» **WORK REQUIRED**:
Pictures stay out; everything else in the records below gets copied exactly.
▬▬▬
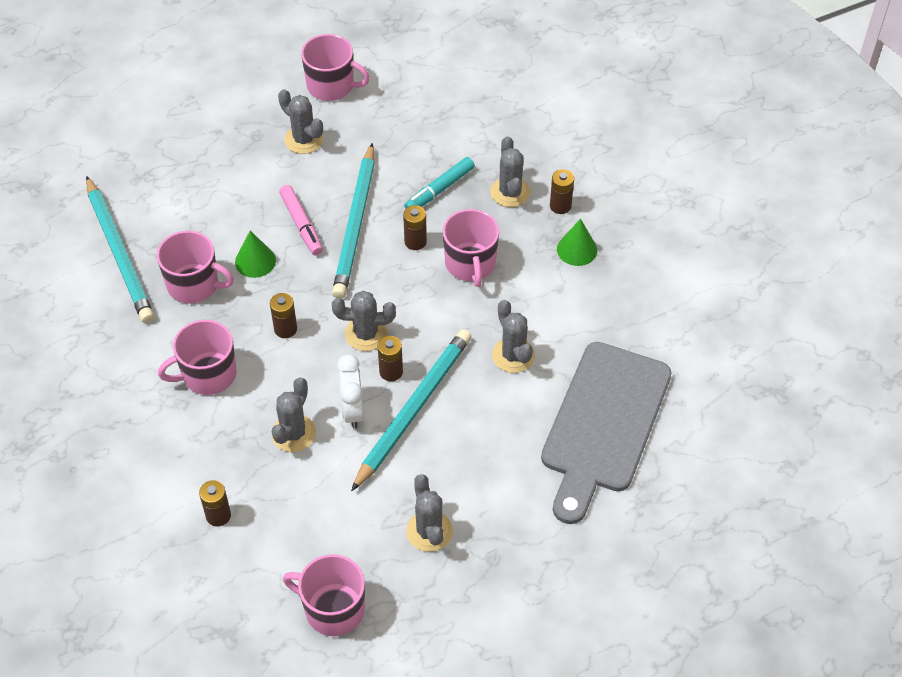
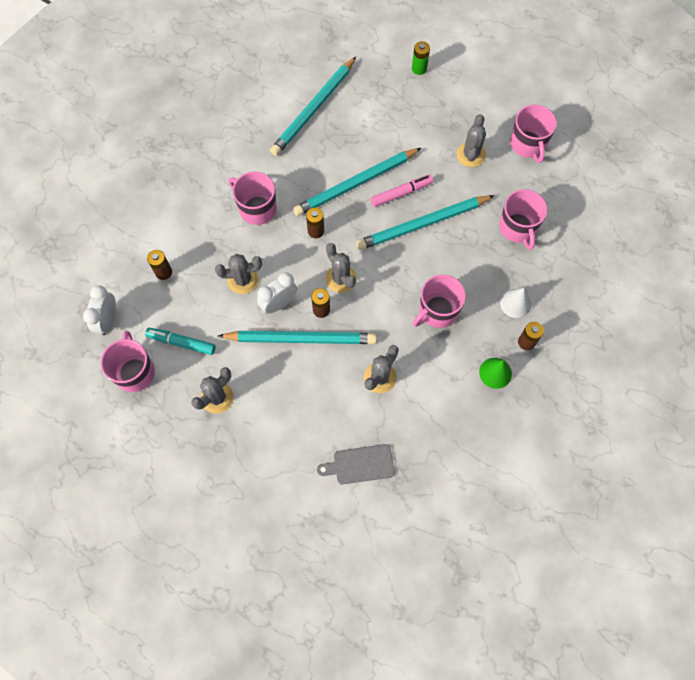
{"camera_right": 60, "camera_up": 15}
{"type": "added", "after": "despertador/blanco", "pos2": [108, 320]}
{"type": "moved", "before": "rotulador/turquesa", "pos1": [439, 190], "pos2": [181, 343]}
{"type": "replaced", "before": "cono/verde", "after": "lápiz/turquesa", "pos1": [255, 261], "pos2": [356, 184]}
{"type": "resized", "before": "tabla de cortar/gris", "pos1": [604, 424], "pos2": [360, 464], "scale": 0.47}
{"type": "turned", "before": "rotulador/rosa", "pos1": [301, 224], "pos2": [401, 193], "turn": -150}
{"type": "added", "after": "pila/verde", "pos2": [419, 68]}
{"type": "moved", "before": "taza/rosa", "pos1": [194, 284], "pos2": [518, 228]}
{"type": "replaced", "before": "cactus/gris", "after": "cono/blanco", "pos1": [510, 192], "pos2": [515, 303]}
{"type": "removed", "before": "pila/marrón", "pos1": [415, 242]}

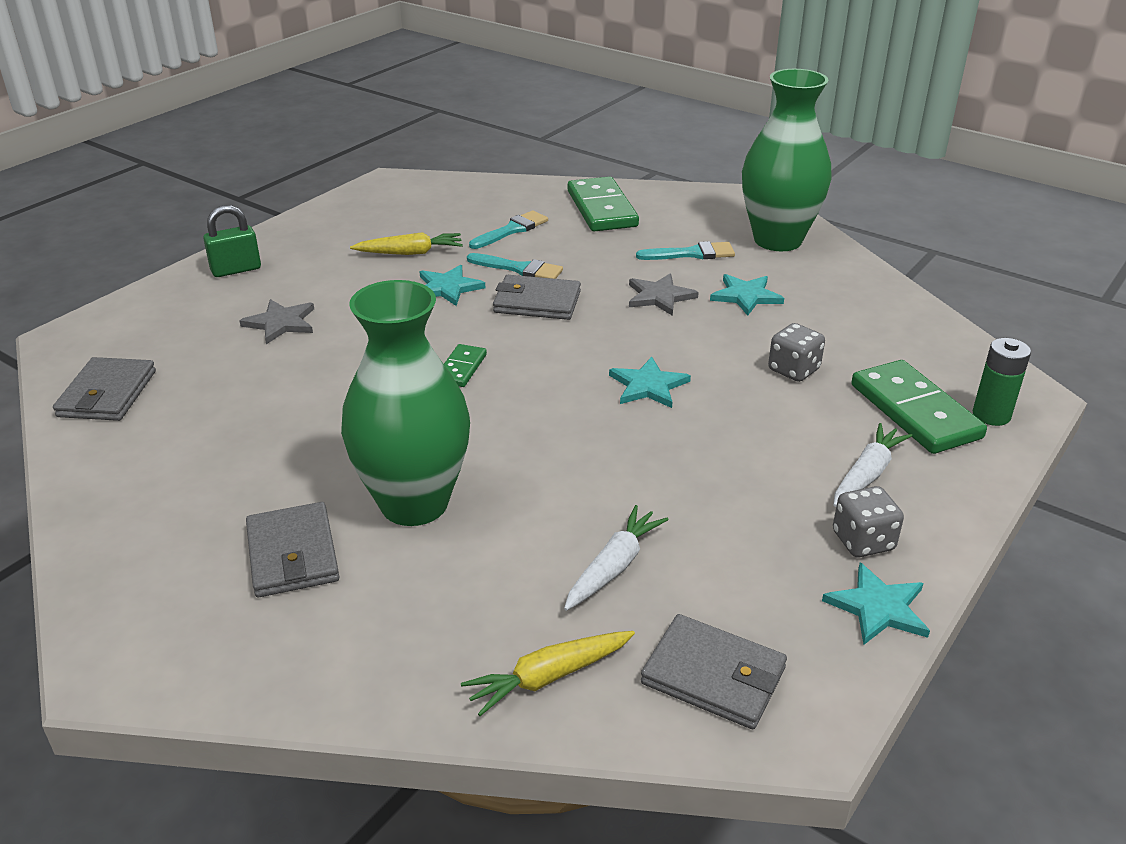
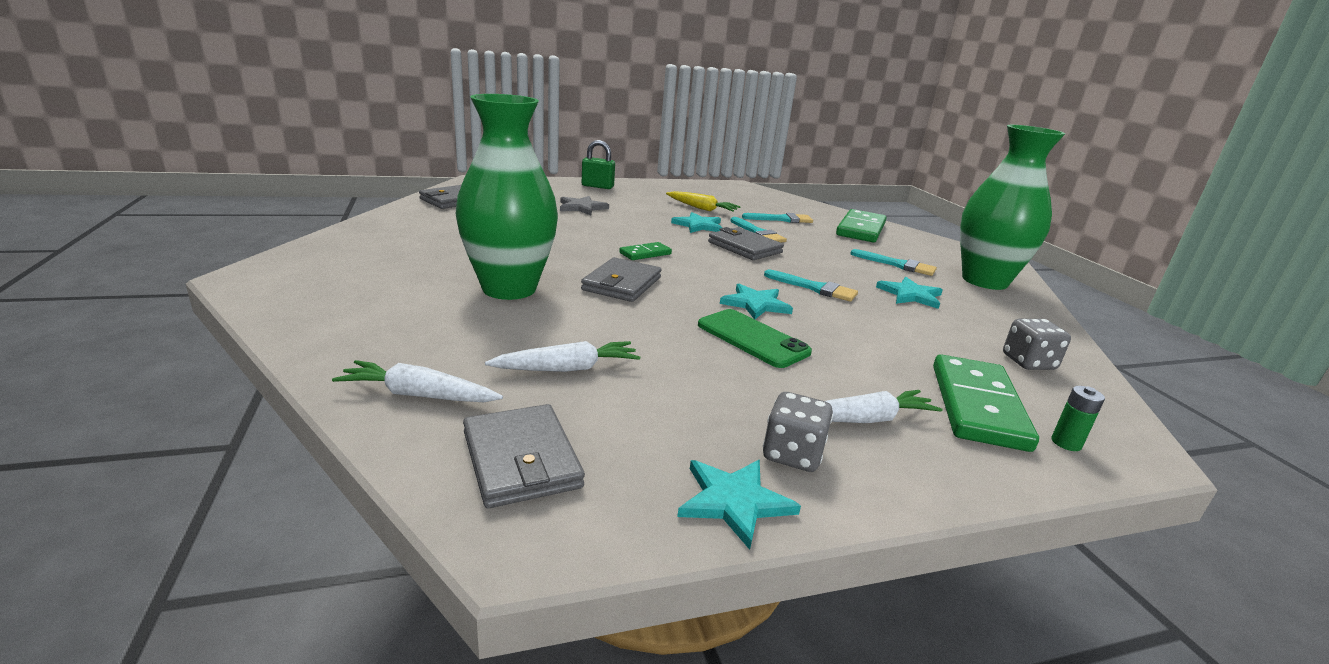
{"camera_right": 35, "camera_up": -10}
{"type": "recoloured", "before": "zanahoria/amarillo", "after": "zanahoria/blanco", "pos1": [548, 677], "pos2": [419, 395]}
{"type": "moved", "before": "cartera/gris", "pos1": [293, 554], "pos2": [622, 284]}
{"type": "added", "after": "móvil/verde", "pos2": [752, 338]}
{"type": "added", "after": "pincel/turquesa", "pos2": [815, 288]}
{"type": "moved", "before": "dado/gris", "pos1": [793, 370], "pos2": [1028, 362]}
{"type": "resized", "before": "pila/verde", "pos1": [991, 415], "pos2": [1066, 443], "scale": 0.64}
{"type": "removed", "before": "estrella/gris", "pos1": [659, 296]}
▬▬▬
» **SOLUTION FOR THIS PROBLEM**:
{"camera_right": 60, "camera_up": 15}
{"type": "added", "after": "despertador/blanco", "pos2": [108, 320]}
{"type": "moved", "before": "rotulador/turquesa", "pos1": [439, 190], "pos2": [181, 343]}
{"type": "replaced", "before": "cono/verde", "after": "lápiz/turquesa", "pos1": [255, 261], "pos2": [356, 184]}
{"type": "resized", "before": "tabla de cortar/gris", "pos1": [604, 424], "pos2": [360, 464], "scale": 0.47}
{"type": "turned", "before": "rotulador/rosa", "pos1": [301, 224], "pos2": [401, 193], "turn": -150}
{"type": "added", "after": "pila/verde", "pos2": [419, 68]}
{"type": "moved", "before": "taza/rosa", "pos1": [194, 284], "pos2": [518, 228]}
{"type": "replaced", "before": "cactus/gris", "after": "cono/blanco", "pos1": [510, 192], "pos2": [515, 303]}
{"type": "removed", "before": "pila/marrón", "pos1": [415, 242]}

{"camera_right": 35, "camera_up": -10}
{"type": "recoloured", "before": "zanahoria/amarillo", "after": "zanahoria/blanco", "pos1": [548, 677], "pos2": [419, 395]}
{"type": "moved", "before": "cartera/gris", "pos1": [293, 554], "pos2": [622, 284]}
{"type": "added", "after": "móvil/verde", "pos2": [752, 338]}
{"type": "added", "after": "pincel/turquesa", "pos2": [815, 288]}
{"type": "moved", "before": "dado/gris", "pos1": [793, 370], "pos2": [1028, 362]}
{"type": "resized", "before": "pila/verde", "pos1": [991, 415], "pos2": [1066, 443], "scale": 0.64}
{"type": "removed", "before": "estrella/gris", "pos1": [659, 296]}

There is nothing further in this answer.